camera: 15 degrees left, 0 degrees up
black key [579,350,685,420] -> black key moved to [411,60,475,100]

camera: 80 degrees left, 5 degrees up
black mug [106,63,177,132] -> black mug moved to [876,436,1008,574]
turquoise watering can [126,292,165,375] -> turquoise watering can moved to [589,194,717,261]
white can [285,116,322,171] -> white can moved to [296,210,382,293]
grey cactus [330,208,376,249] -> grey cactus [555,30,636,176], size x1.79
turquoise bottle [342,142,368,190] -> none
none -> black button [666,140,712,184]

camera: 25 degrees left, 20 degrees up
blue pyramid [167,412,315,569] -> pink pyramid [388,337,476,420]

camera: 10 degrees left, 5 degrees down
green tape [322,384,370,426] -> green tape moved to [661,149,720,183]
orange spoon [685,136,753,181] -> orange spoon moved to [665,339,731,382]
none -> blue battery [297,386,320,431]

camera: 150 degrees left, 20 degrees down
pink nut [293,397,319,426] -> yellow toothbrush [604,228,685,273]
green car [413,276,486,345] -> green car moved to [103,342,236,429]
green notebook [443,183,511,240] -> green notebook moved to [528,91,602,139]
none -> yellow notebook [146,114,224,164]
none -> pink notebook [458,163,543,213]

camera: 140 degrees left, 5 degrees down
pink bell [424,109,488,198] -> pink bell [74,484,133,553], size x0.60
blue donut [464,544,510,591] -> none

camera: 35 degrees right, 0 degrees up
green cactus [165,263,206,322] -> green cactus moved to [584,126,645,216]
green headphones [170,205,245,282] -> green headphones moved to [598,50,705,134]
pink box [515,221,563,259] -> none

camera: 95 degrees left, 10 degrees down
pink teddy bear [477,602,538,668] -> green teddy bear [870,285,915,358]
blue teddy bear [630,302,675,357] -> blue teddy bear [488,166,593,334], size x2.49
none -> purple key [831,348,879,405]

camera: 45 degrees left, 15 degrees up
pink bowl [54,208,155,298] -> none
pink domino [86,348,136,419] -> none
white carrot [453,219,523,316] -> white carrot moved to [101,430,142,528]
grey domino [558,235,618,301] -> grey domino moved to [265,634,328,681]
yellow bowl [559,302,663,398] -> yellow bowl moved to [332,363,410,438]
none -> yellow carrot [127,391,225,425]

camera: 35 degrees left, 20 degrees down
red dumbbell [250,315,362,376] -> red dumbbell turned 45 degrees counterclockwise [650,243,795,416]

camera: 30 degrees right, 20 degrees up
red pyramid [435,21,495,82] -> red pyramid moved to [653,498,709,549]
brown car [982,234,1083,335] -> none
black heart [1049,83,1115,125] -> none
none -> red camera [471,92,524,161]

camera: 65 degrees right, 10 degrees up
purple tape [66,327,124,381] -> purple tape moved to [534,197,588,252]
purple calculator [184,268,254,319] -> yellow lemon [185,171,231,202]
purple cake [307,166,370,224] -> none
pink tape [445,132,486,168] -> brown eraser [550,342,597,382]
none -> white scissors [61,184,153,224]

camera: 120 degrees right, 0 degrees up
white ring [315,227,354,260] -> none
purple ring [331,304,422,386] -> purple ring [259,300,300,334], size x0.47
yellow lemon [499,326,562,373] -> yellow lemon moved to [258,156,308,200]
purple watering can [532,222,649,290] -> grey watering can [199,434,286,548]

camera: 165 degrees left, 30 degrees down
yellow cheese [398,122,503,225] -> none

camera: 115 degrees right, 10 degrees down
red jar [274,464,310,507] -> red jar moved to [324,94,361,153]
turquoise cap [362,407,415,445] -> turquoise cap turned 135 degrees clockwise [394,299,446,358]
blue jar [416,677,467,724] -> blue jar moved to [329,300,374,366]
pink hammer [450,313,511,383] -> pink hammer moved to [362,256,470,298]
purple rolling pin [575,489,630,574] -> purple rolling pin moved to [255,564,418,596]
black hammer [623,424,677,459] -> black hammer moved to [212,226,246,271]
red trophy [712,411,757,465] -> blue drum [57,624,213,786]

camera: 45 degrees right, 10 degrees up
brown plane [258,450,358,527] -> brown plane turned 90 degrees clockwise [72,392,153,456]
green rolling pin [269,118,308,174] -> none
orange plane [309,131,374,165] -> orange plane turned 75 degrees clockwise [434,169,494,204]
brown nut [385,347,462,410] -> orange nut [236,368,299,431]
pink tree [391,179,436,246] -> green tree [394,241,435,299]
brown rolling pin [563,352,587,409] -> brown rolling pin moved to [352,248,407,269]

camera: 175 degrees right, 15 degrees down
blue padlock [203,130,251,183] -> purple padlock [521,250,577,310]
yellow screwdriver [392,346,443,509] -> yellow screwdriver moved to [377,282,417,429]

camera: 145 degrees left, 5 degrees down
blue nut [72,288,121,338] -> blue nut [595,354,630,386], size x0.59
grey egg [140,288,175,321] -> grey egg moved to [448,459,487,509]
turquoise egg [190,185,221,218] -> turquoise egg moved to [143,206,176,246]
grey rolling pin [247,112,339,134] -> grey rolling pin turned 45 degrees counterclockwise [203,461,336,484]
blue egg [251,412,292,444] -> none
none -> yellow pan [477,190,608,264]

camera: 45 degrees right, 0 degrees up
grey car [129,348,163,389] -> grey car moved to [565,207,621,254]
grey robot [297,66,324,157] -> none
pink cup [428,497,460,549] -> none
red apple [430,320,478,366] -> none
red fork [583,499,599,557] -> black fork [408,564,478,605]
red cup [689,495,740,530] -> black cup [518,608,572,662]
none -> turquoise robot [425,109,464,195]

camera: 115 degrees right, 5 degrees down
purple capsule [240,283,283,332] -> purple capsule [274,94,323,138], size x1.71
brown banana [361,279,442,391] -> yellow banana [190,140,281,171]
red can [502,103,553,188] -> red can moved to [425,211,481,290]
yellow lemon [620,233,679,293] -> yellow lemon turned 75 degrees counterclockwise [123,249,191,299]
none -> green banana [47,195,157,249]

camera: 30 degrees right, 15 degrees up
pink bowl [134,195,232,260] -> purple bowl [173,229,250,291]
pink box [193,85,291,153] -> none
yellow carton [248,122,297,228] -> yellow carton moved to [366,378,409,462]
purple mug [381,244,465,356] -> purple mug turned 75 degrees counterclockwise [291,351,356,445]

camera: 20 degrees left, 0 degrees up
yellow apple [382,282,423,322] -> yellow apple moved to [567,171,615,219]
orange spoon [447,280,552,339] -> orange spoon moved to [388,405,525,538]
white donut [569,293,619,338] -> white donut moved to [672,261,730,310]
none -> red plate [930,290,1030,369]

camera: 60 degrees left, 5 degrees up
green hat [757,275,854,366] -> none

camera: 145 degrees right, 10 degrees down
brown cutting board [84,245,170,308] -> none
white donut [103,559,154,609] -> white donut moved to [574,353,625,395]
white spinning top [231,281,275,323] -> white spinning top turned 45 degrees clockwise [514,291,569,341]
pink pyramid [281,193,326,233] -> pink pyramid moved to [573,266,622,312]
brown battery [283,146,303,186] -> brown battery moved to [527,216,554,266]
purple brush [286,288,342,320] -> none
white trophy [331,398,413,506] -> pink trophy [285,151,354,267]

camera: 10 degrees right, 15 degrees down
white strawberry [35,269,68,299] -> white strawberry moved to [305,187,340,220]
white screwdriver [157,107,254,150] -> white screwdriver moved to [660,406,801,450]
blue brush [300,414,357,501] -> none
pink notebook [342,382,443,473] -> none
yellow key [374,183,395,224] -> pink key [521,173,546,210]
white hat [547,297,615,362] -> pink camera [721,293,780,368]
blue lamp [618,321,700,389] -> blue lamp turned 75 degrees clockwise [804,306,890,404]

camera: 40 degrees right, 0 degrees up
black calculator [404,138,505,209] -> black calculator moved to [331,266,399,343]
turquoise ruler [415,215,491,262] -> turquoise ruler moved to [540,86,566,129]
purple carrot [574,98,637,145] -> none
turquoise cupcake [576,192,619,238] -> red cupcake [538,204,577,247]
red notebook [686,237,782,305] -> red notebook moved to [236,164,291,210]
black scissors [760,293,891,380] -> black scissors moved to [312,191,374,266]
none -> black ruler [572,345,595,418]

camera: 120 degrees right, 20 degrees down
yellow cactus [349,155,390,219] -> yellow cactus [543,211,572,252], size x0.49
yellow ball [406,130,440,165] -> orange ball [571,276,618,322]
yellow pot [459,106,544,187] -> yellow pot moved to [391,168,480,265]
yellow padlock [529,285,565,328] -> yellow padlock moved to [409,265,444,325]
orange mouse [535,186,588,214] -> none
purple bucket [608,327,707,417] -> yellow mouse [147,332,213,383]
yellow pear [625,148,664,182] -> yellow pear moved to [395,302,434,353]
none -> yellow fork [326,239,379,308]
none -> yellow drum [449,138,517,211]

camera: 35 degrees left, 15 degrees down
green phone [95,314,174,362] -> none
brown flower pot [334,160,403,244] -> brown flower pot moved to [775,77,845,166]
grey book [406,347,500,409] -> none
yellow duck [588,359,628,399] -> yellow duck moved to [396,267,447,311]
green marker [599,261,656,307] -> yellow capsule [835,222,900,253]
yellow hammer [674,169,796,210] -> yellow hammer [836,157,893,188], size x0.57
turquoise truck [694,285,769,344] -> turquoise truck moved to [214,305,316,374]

★ ★ ★ ★

* _Task description_
If a line above holds the word "scissors", copy it.

* _Response to the task_
none -> white scissors [61,184,153,224]
black scissors [760,293,891,380] -> black scissors moved to [312,191,374,266]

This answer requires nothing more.